WHAT YOU NEED TO DO:
Your answer should repeat every line of the records below in which the word "fish" appears.

———

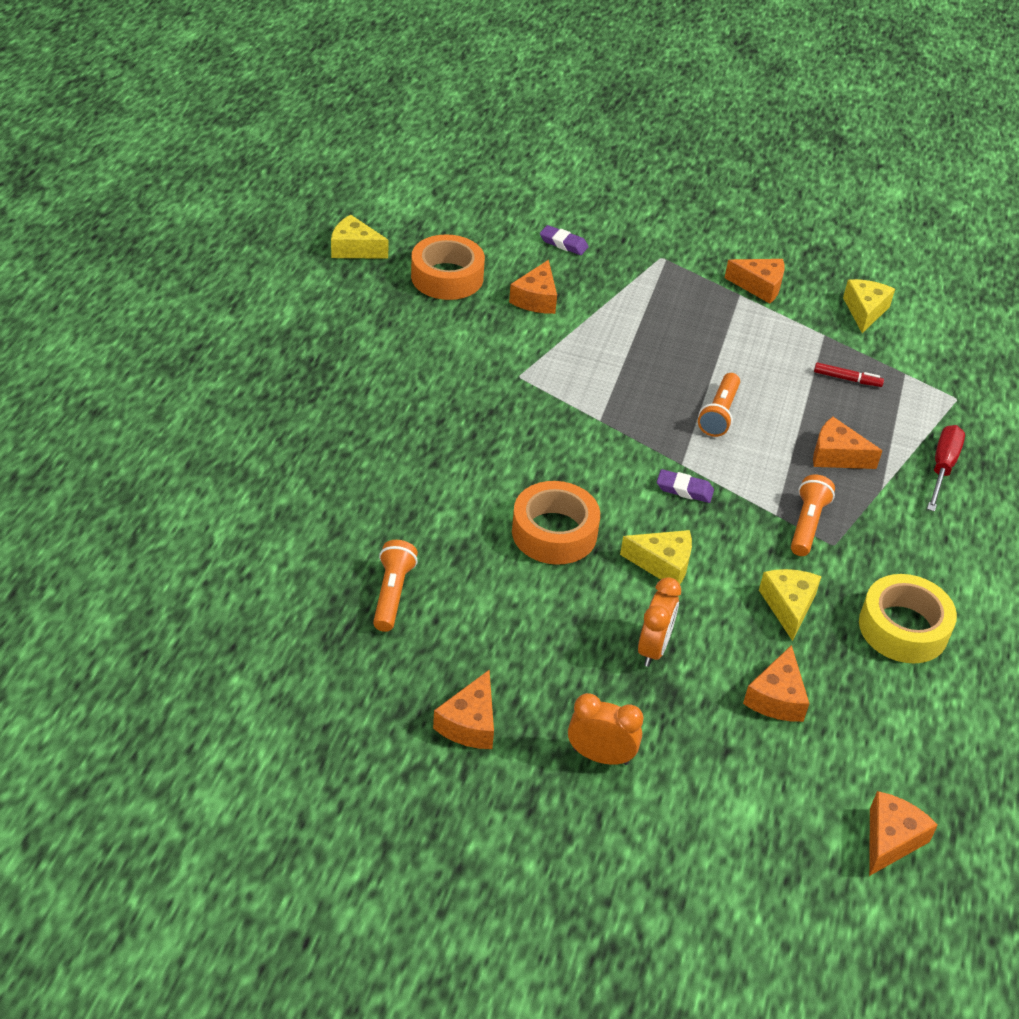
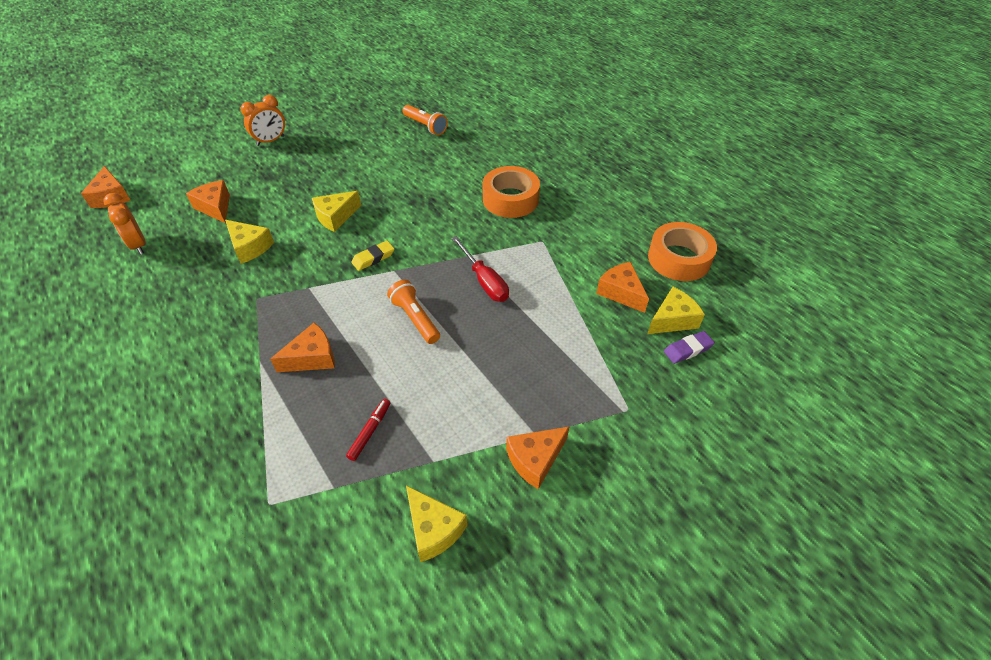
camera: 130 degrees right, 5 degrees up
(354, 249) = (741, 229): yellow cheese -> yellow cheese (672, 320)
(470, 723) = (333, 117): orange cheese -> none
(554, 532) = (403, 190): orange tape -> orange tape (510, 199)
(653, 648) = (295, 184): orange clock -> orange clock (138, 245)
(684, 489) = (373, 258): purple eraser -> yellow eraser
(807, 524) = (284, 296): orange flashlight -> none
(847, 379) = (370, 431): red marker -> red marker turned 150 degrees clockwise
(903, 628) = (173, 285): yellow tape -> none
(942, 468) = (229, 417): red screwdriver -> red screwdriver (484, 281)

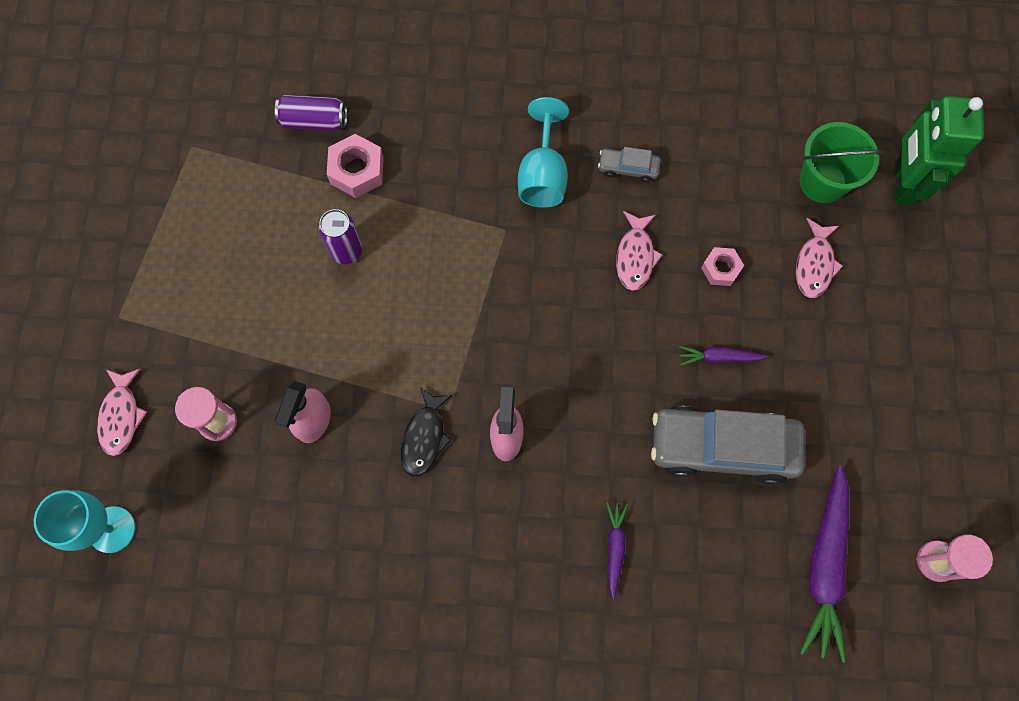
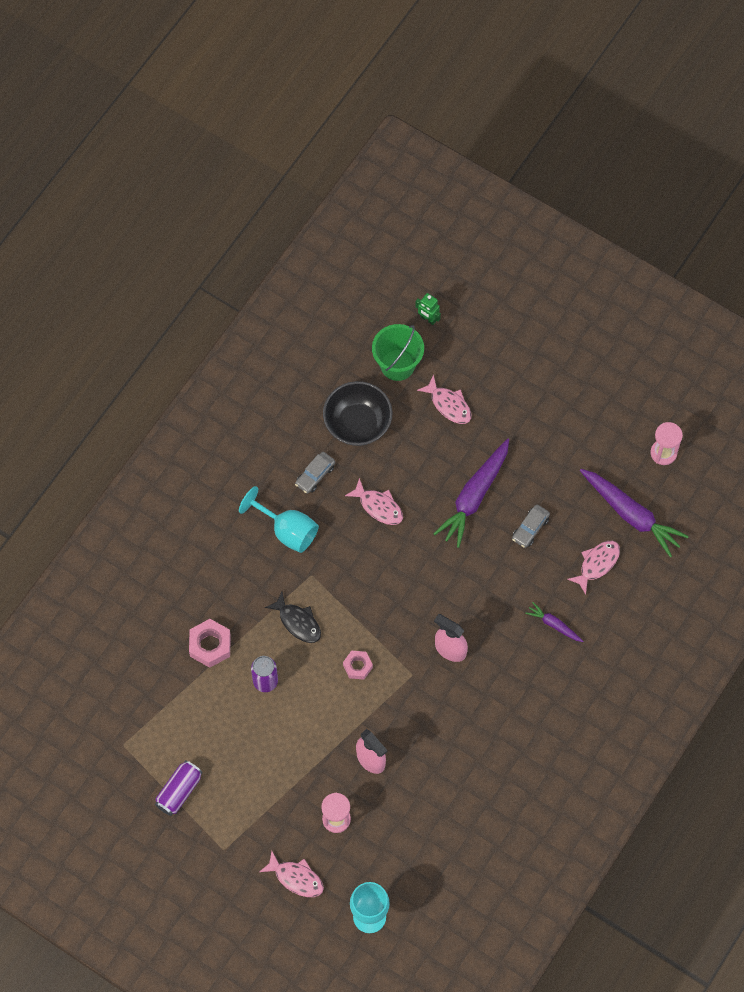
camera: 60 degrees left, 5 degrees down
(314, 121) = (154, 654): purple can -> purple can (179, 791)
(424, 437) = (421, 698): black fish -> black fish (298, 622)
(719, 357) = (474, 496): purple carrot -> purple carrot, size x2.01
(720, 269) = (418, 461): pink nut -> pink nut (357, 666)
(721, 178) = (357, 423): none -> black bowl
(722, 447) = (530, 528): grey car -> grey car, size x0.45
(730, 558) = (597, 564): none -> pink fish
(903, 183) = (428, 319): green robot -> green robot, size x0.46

———

RESPONSE BELOW:
(424, 437) = (421, 698): black fish -> black fish (298, 622)
(730, 558) = (597, 564): none -> pink fish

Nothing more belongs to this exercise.